• WORK INSTRUCTIONS: Retype each record below word for word. Leave the pictures out.

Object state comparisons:

──────────────────────────────

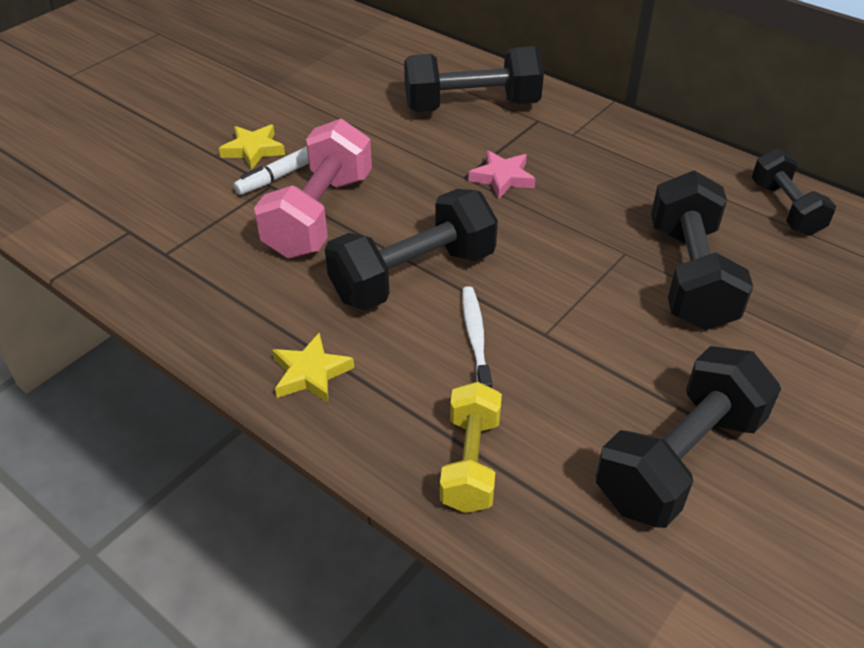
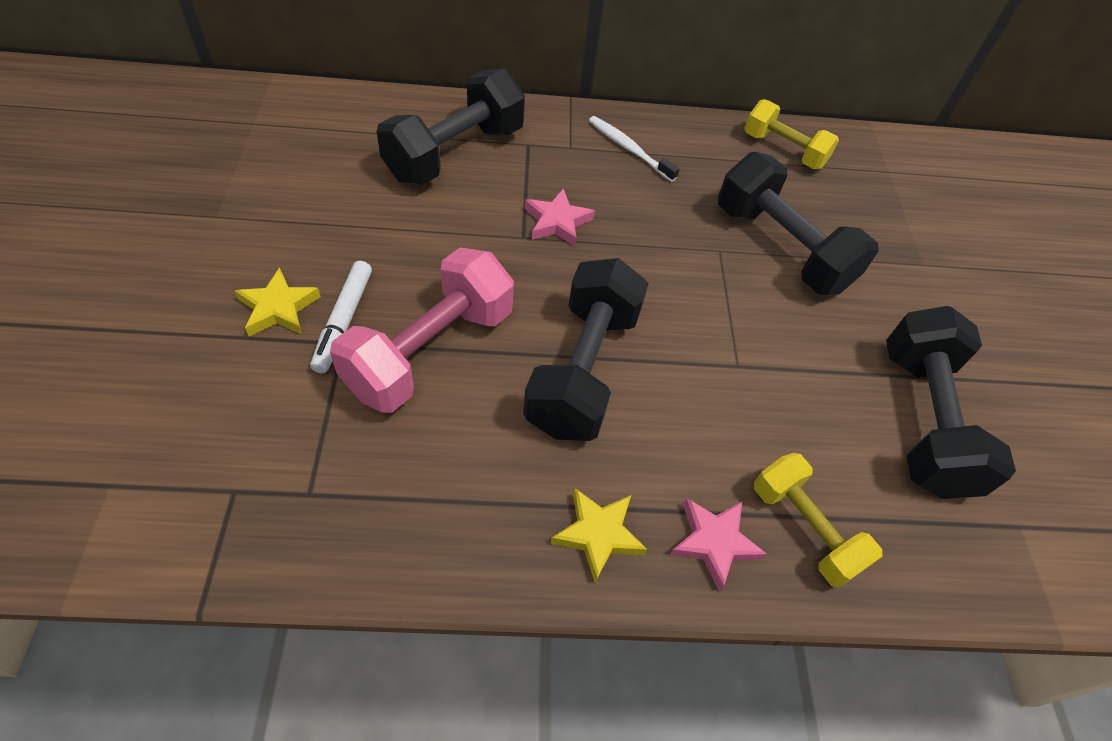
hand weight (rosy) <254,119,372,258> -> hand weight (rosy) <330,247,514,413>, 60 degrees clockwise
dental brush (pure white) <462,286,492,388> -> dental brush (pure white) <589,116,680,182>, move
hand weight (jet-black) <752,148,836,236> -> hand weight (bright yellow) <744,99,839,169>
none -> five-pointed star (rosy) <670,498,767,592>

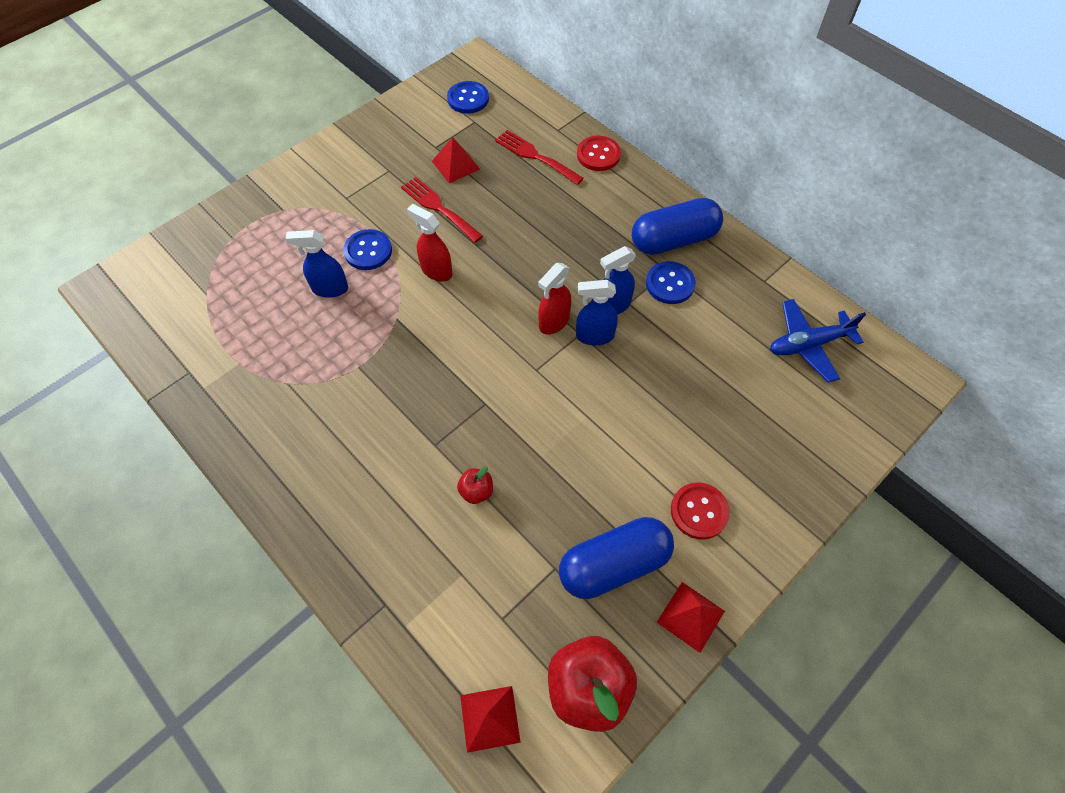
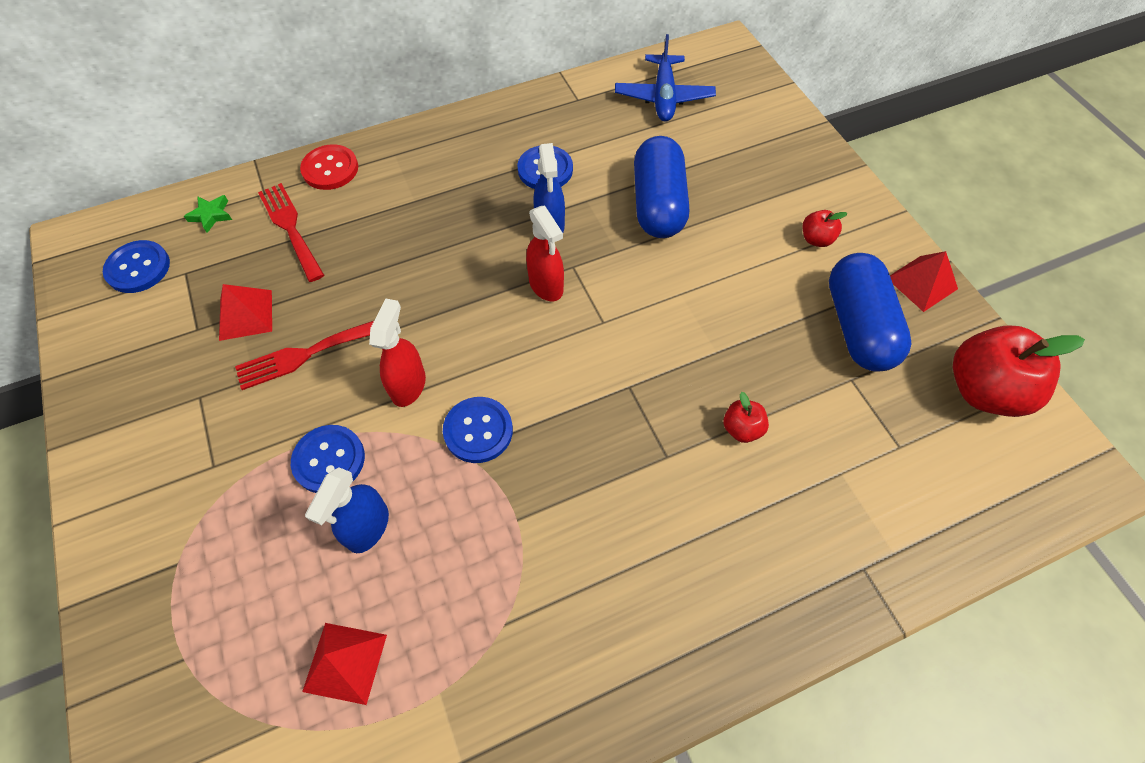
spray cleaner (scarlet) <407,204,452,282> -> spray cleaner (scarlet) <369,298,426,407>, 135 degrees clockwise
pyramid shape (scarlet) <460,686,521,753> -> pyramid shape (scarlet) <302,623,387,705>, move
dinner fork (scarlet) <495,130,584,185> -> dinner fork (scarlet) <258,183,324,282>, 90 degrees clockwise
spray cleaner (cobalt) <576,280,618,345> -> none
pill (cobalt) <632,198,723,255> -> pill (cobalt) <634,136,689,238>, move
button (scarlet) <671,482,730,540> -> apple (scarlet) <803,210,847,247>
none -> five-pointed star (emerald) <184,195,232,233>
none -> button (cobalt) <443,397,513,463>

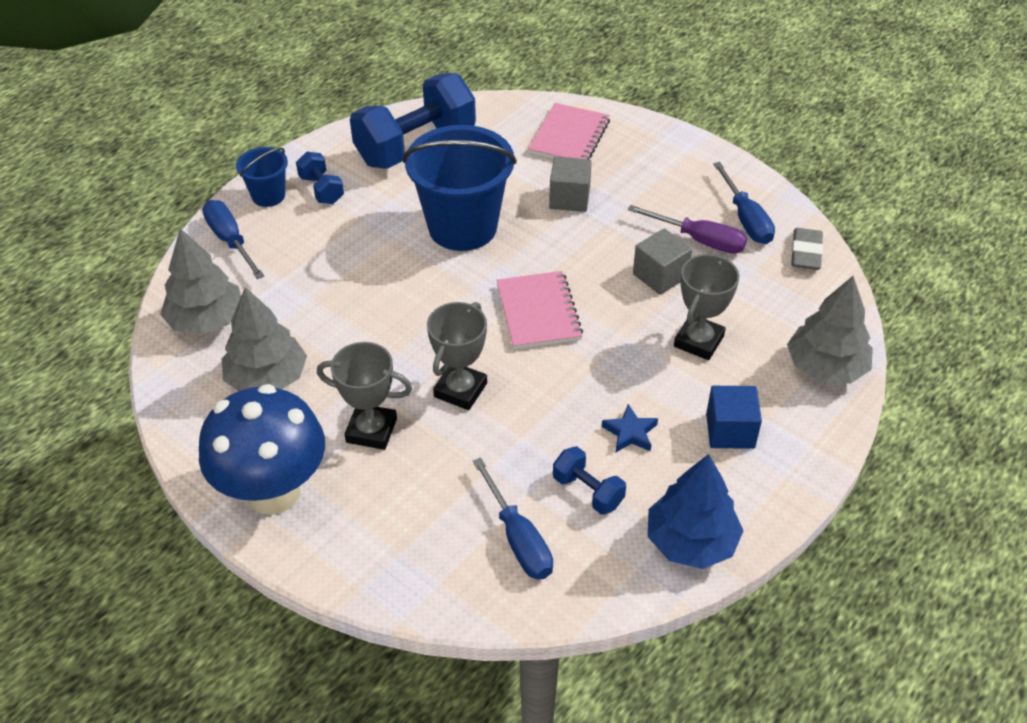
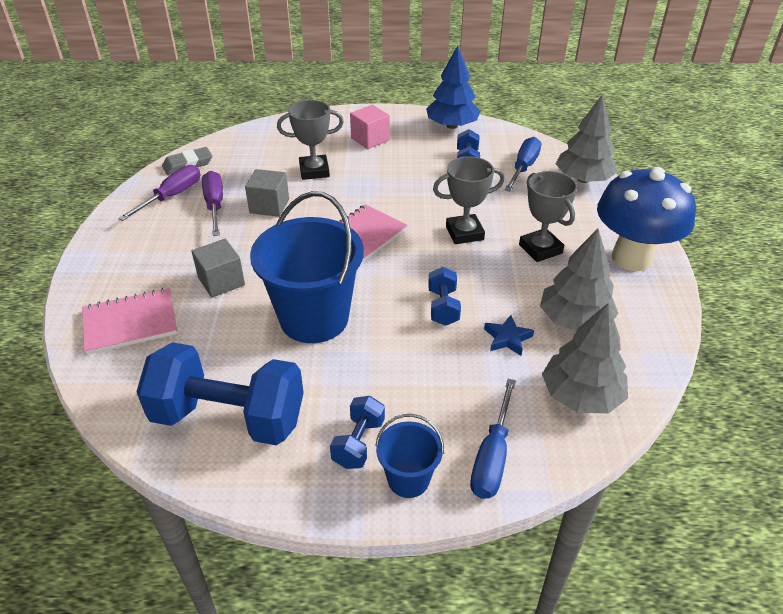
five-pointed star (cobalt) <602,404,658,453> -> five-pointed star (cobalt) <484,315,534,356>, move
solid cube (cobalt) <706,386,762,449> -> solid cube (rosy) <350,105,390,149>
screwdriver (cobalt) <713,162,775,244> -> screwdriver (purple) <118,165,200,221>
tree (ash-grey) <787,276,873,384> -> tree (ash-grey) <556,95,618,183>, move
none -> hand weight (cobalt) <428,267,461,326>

──────────────────────────────

• PROBLEM SOLUTION:
hand weight (rosy) <254,119,372,258> -> hand weight (rosy) <330,247,514,413>, 60 degrees clockwise
dental brush (pure white) <462,286,492,388> -> dental brush (pure white) <589,116,680,182>, move
hand weight (jet-black) <752,148,836,236> -> hand weight (bright yellow) <744,99,839,169>
none -> five-pointed star (rosy) <670,498,767,592>

spray cleaner (scarlet) <407,204,452,282> -> spray cleaner (scarlet) <369,298,426,407>, 135 degrees clockwise
pyramid shape (scarlet) <460,686,521,753> -> pyramid shape (scarlet) <302,623,387,705>, move
dinner fork (scarlet) <495,130,584,185> -> dinner fork (scarlet) <258,183,324,282>, 90 degrees clockwise
spray cleaner (cobalt) <576,280,618,345> -> none
pill (cobalt) <632,198,723,255> -> pill (cobalt) <634,136,689,238>, move
button (scarlet) <671,482,730,540> -> apple (scarlet) <803,210,847,247>
none -> five-pointed star (emerald) <184,195,232,233>
none -> button (cobalt) <443,397,513,463>

five-pointed star (cobalt) <602,404,658,453> -> five-pointed star (cobalt) <484,315,534,356>, move
solid cube (cobalt) <706,386,762,449> -> solid cube (rosy) <350,105,390,149>
screwdriver (cobalt) <713,162,775,244> -> screwdriver (purple) <118,165,200,221>
tree (ash-grey) <787,276,873,384> -> tree (ash-grey) <556,95,618,183>, move
none -> hand weight (cobalt) <428,267,461,326>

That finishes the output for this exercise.